§ **TASK INPUT**:

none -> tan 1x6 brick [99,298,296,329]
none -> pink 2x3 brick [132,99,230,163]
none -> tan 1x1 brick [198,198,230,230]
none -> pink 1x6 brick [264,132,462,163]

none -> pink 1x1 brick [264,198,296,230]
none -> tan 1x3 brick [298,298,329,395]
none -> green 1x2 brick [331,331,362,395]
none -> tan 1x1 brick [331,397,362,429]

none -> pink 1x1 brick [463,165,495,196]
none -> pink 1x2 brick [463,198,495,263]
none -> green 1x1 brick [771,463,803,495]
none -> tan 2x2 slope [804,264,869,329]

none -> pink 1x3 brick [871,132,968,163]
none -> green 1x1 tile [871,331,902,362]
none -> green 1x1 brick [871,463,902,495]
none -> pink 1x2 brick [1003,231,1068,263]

--

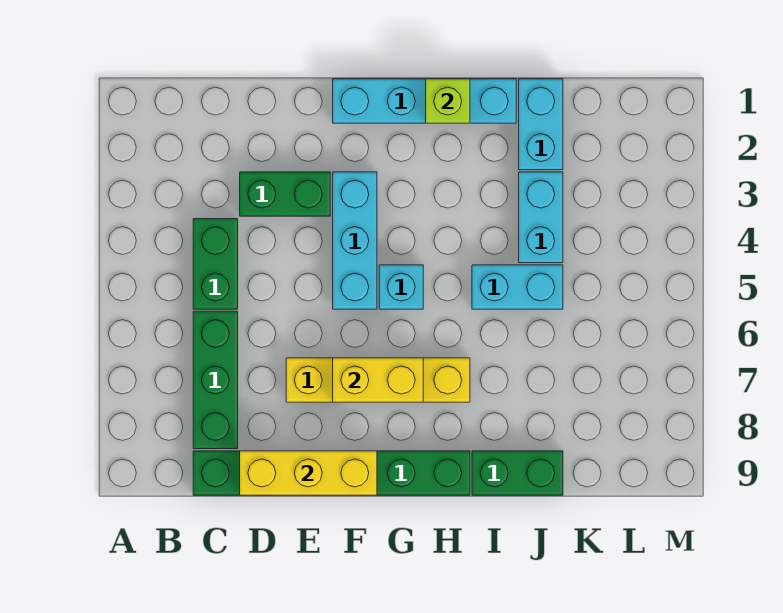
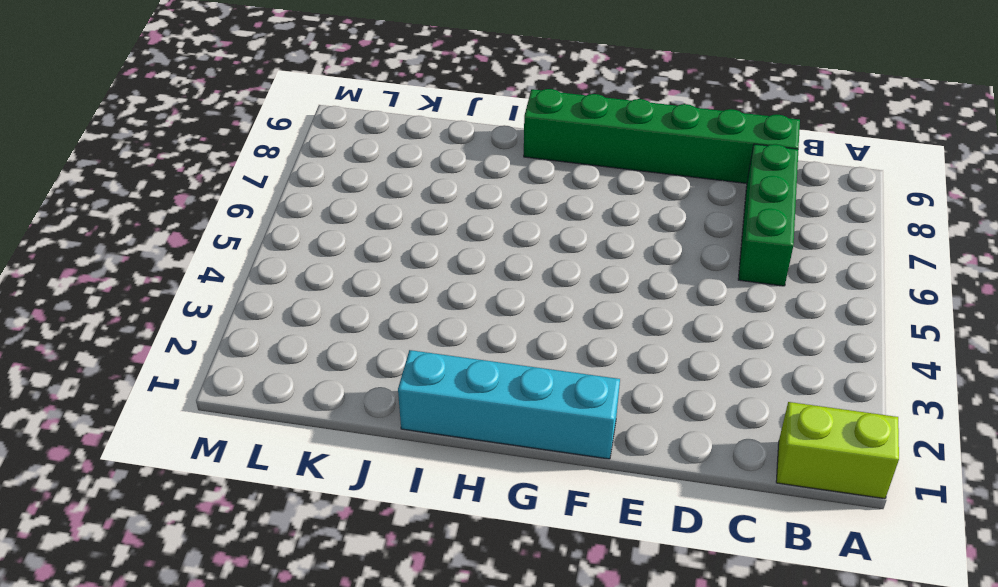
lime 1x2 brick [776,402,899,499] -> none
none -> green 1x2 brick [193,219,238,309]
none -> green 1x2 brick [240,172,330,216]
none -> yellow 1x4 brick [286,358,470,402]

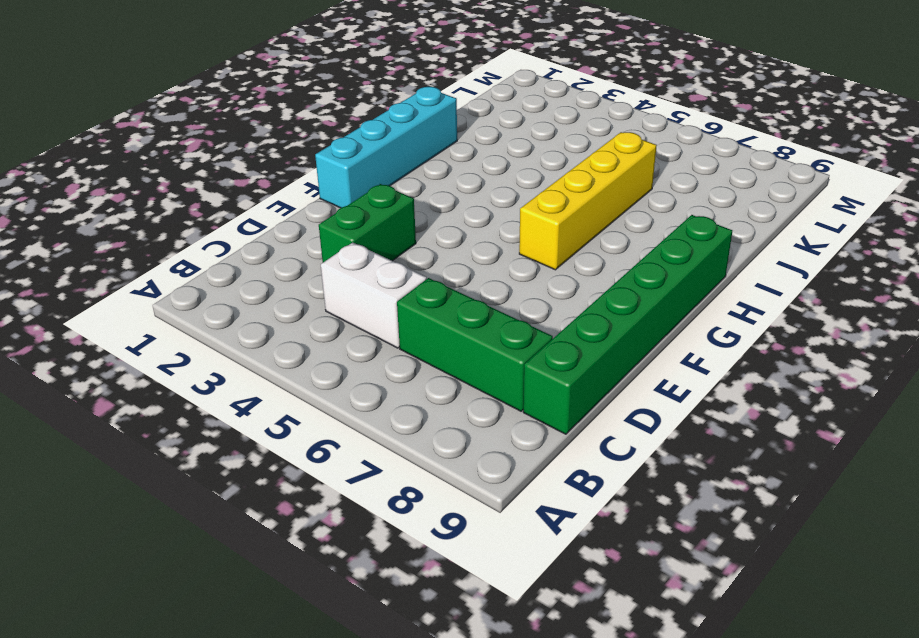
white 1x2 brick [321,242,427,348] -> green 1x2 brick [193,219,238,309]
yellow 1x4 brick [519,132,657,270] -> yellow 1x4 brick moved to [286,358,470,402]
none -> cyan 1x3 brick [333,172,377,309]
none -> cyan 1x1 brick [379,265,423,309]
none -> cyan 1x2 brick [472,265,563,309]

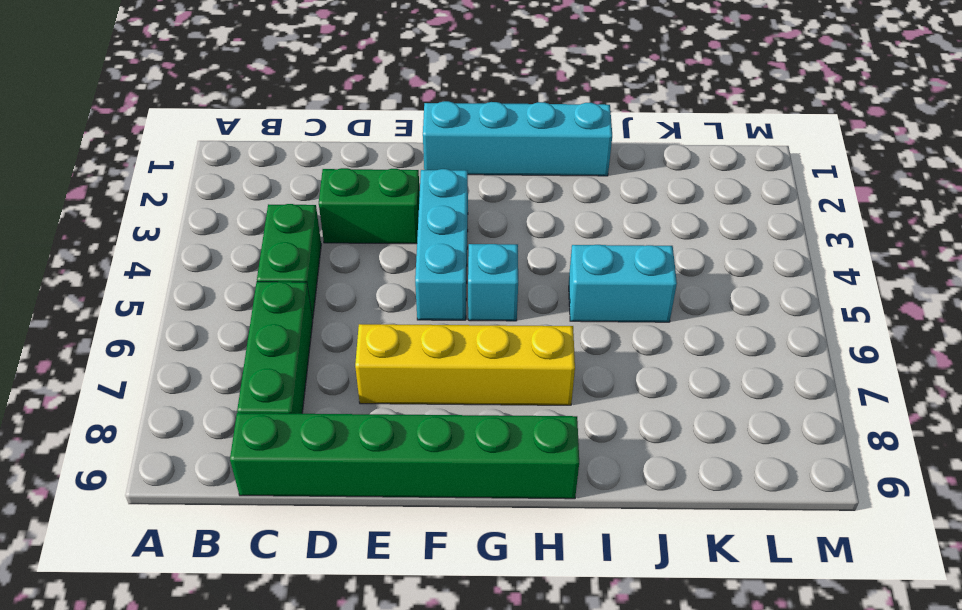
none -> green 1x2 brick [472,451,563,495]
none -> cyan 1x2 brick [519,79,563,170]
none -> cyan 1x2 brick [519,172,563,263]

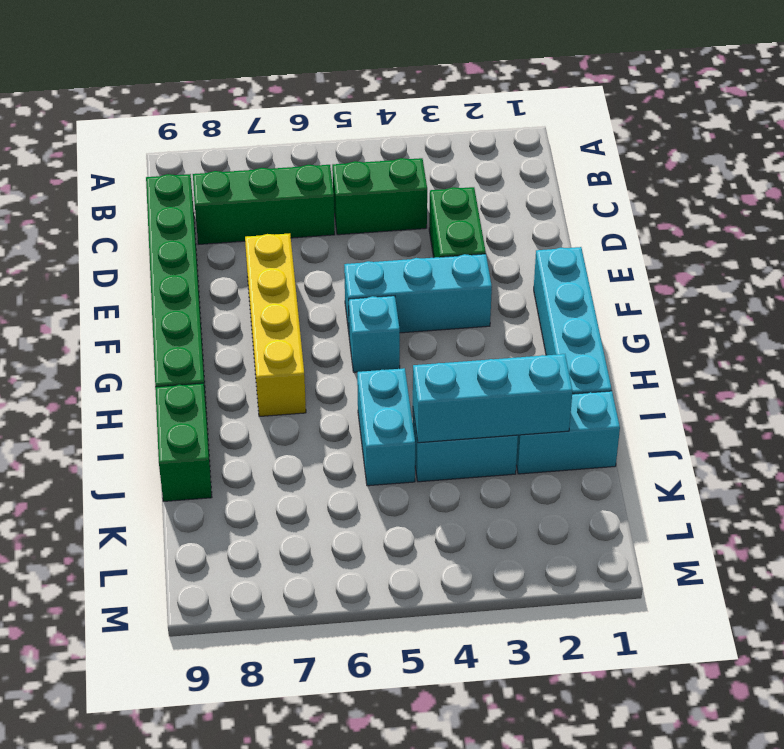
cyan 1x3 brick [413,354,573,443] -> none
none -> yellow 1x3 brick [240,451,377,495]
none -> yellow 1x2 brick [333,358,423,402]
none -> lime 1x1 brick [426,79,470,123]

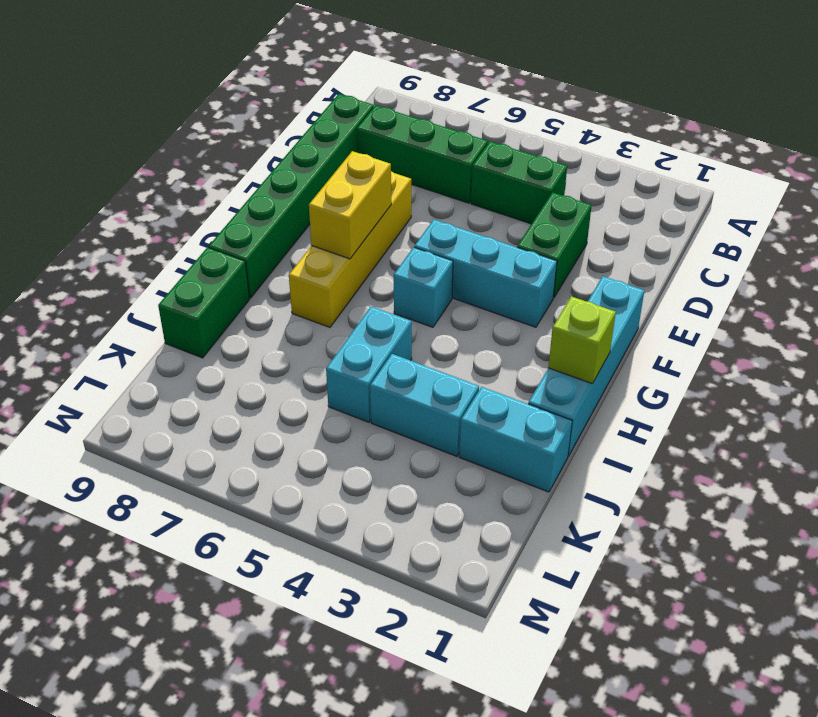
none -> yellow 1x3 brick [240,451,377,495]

§ **TASK INSTRUCTIONS**: Every line in the records above with "yellow" in it adds one to the count; give that count and nothing else.

§ **SOLUTION**: 5